Exercise goal:
From the first line to the last, set down the material exactly, leaving out its pictures.
════
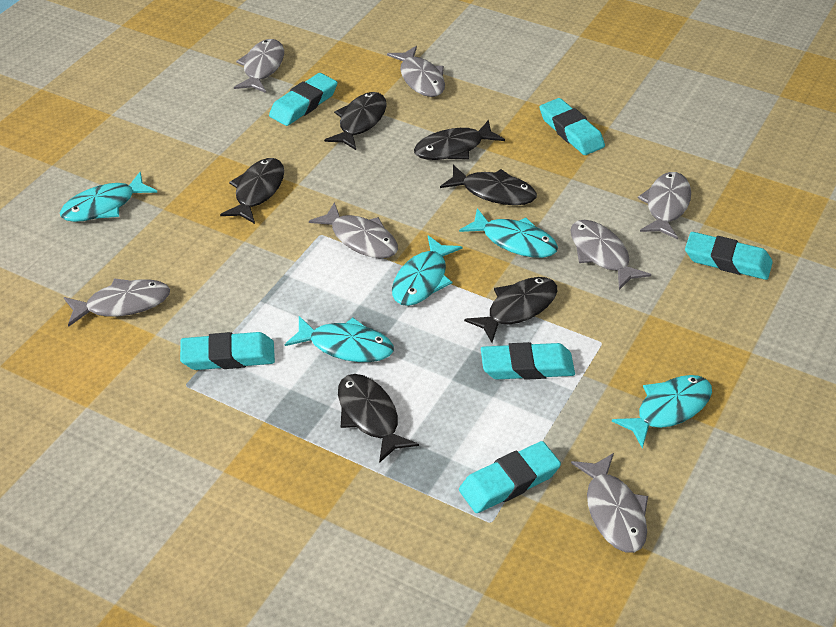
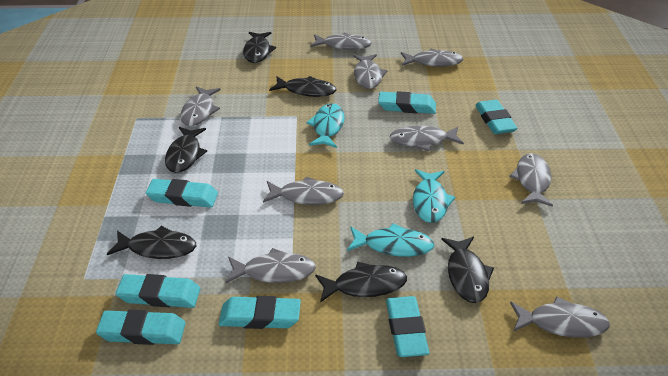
grey fish: [64,278,170,327] [234,39,284,93] [309,202,398,258] [387,46,445,97] [571,220,651,290] [571,453,648,553] [638,172,691,240] = 7 -> [180,86,221,126] [225,248,316,283] [263,176,344,205] [311,33,372,50] [353,54,387,89] [390,126,464,151] [401,49,464,67] [509,153,553,207] [510,296,610,338] = 9
turquoise eraser: [180,332,275,370] [269,73,338,126] [459,441,561,513] [481,342,575,380] [540,98,605,155] [685,232,773,280] = 6 -> [96,310,186,345] [116,274,200,308] [145,179,218,208] [219,296,301,329] [378,91,436,114] [386,296,429,357] [475,100,518,134] = 7
turquoise fish: [60,171,158,222] [285,316,394,362] [392,235,462,306] [459,208,558,258] [612,375,712,449] = 5 -> [306,103,345,148] [347,223,434,257] [413,169,455,223] = 3

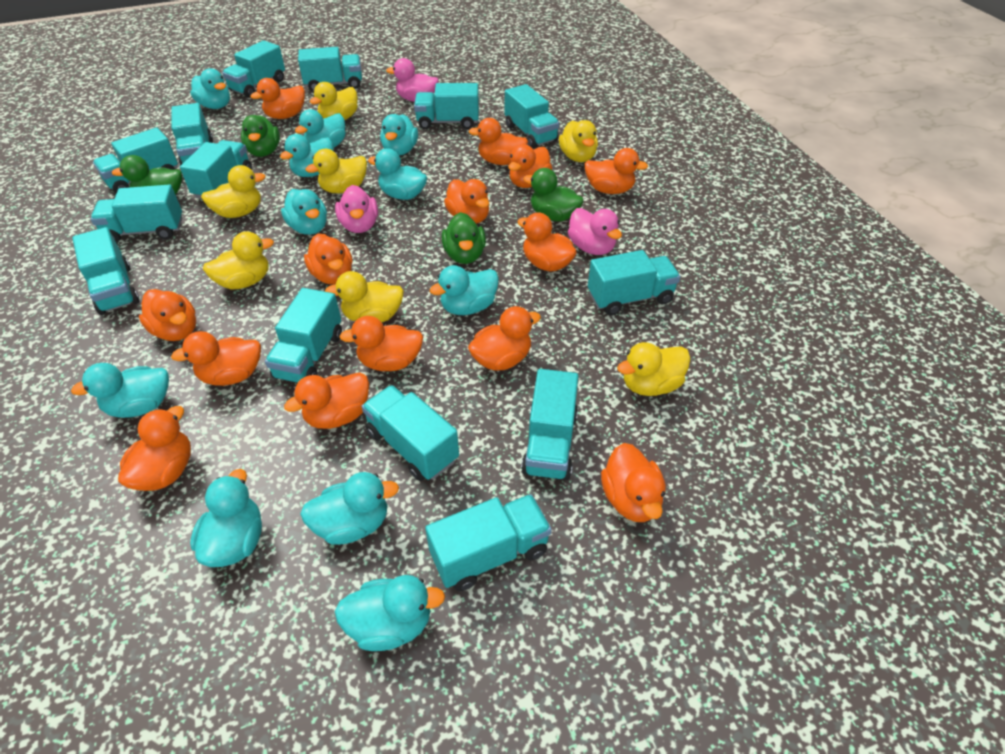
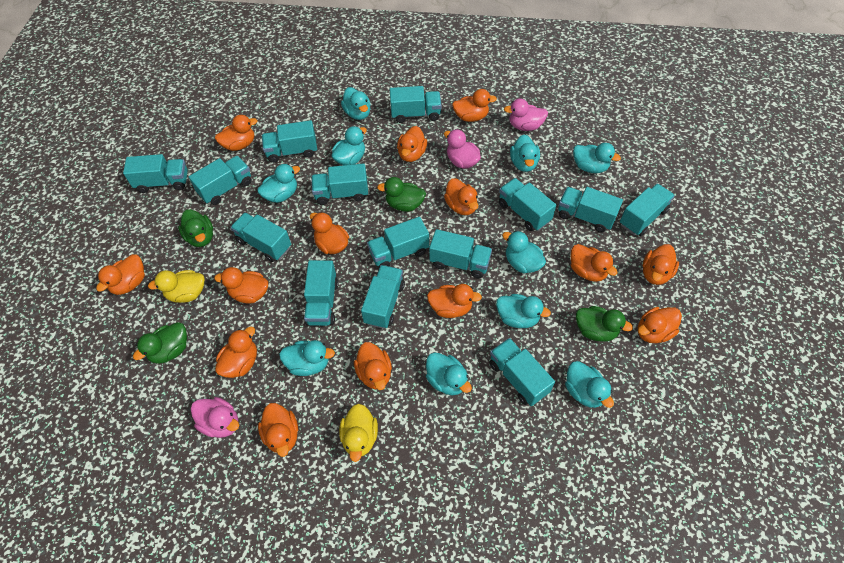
turquoise duck: [71,363,169,418] [190,68,230,109] [190,469,262,567] [280,134,334,177] [281,189,327,235] [295,109,346,148] [300,472,399,545] [335,575,445,651] [368,148,427,200] [380,114,418,156] [430,265,499,315] = 11 -> [257,164,300,203] [279,340,335,376] [332,126,367,165] [341,87,371,120] [426,352,472,395] [496,294,551,328] [502,231,546,273] [510,134,540,172] [565,361,614,408] [573,143,621,173] = 10
yellow duck: [201,165,266,218] [203,231,274,290] [306,149,367,193] [310,82,358,120] [325,271,404,322] [559,120,598,162] [617,342,691,396] = 7 -> [148,270,205,303] [339,404,378,462] = 2

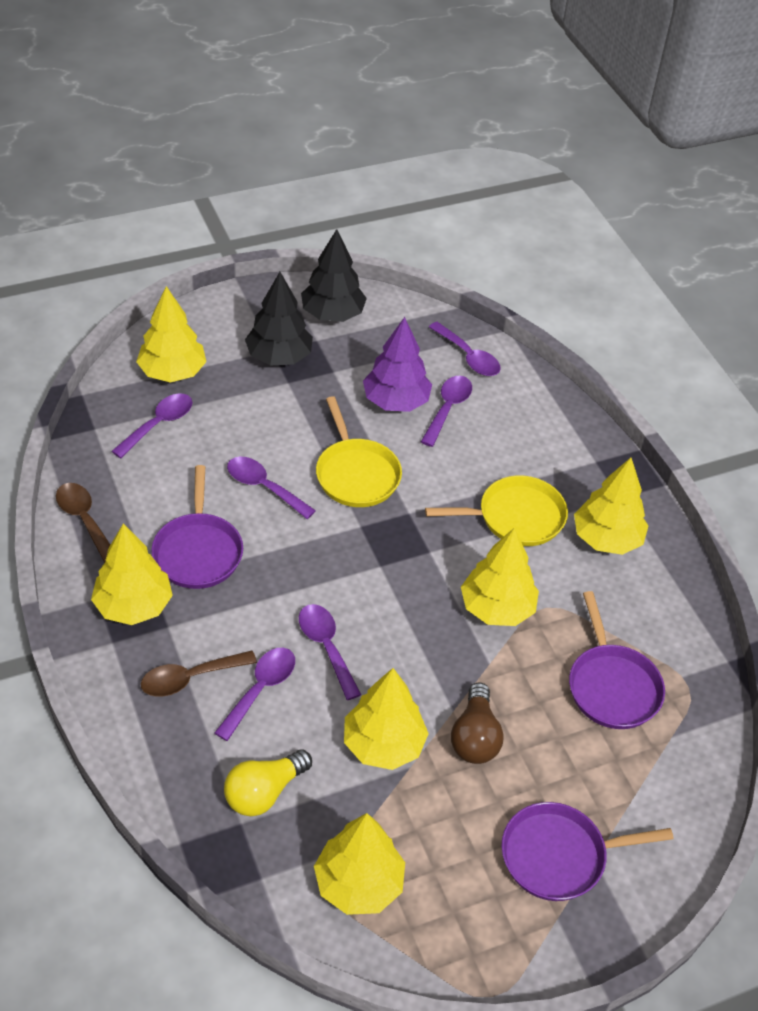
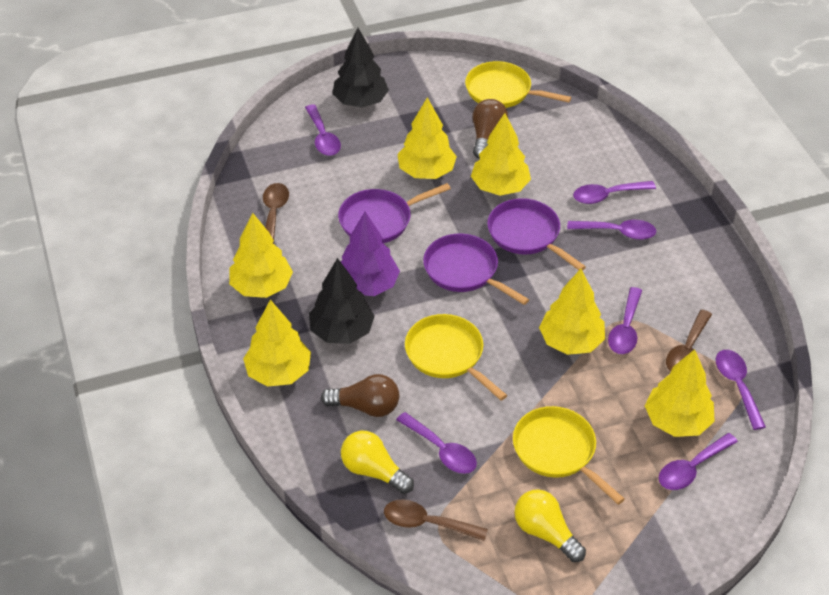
brown light bulb: [451,683,504,764] = 1 -> [321,374,399,417] [473,99,508,159] = 2
brown spoon: [56,483,110,563] [141,651,257,697] = 2 -> [263,183,289,244] [384,499,488,541] [666,309,712,372] = 3
purple spoon: [112,393,193,458] [214,648,295,741] [227,457,316,519] [299,604,361,700] [421,376,472,447] [429,322,501,376] = 6 -> [305,104,341,156] [396,412,477,474] [567,220,657,240] [573,181,656,204] [608,287,642,354] [659,433,738,490] [716,350,766,430] = 7
yellow light bulb: [224,749,312,816] = 1 -> [341,431,414,494] [514,489,586,562] = 2
yellow pan: [316,396,402,507] [425,476,568,546] = 2 -> [405,314,507,401] [465,61,571,108] [513,406,625,505] = 3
════
Solution to this problem:
grey fish: [64,278,170,327] [234,39,284,93] [309,202,398,258] [387,46,445,97] [571,220,651,290] [571,453,648,553] [638,172,691,240] = 7 -> [180,86,221,126] [225,248,316,283] [263,176,344,205] [311,33,372,50] [353,54,387,89] [390,126,464,151] [401,49,464,67] [509,153,553,207] [510,296,610,338] = 9
turquoise eraser: [180,332,275,370] [269,73,338,126] [459,441,561,513] [481,342,575,380] [540,98,605,155] [685,232,773,280] = 6 -> [96,310,186,345] [116,274,200,308] [145,179,218,208] [219,296,301,329] [378,91,436,114] [386,296,429,357] [475,100,518,134] = 7
turquoise fish: [60,171,158,222] [285,316,394,362] [392,235,462,306] [459,208,558,258] [612,375,712,449] = 5 -> [306,103,345,148] [347,223,434,257] [413,169,455,223] = 3

turquoise duck: [71,363,169,418] [190,68,230,109] [190,469,262,567] [280,134,334,177] [281,189,327,235] [295,109,346,148] [300,472,399,545] [335,575,445,651] [368,148,427,200] [380,114,418,156] [430,265,499,315] = 11 -> [257,164,300,203] [279,340,335,376] [332,126,367,165] [341,87,371,120] [426,352,472,395] [496,294,551,328] [502,231,546,273] [510,134,540,172] [565,361,614,408] [573,143,621,173] = 10
yellow duck: [201,165,266,218] [203,231,274,290] [306,149,367,193] [310,82,358,120] [325,271,404,322] [559,120,598,162] [617,342,691,396] = 7 -> [148,270,205,303] [339,404,378,462] = 2

brown light bulb: [451,683,504,764] = 1 -> [321,374,399,417] [473,99,508,159] = 2
brown spoon: [56,483,110,563] [141,651,257,697] = 2 -> [263,183,289,244] [384,499,488,541] [666,309,712,372] = 3
purple spoon: [112,393,193,458] [214,648,295,741] [227,457,316,519] [299,604,361,700] [421,376,472,447] [429,322,501,376] = 6 -> [305,104,341,156] [396,412,477,474] [567,220,657,240] [573,181,656,204] [608,287,642,354] [659,433,738,490] [716,350,766,430] = 7
yellow light bulb: [224,749,312,816] = 1 -> [341,431,414,494] [514,489,586,562] = 2
yellow pan: [316,396,402,507] [425,476,568,546] = 2 -> [405,314,507,401] [465,61,571,108] [513,406,625,505] = 3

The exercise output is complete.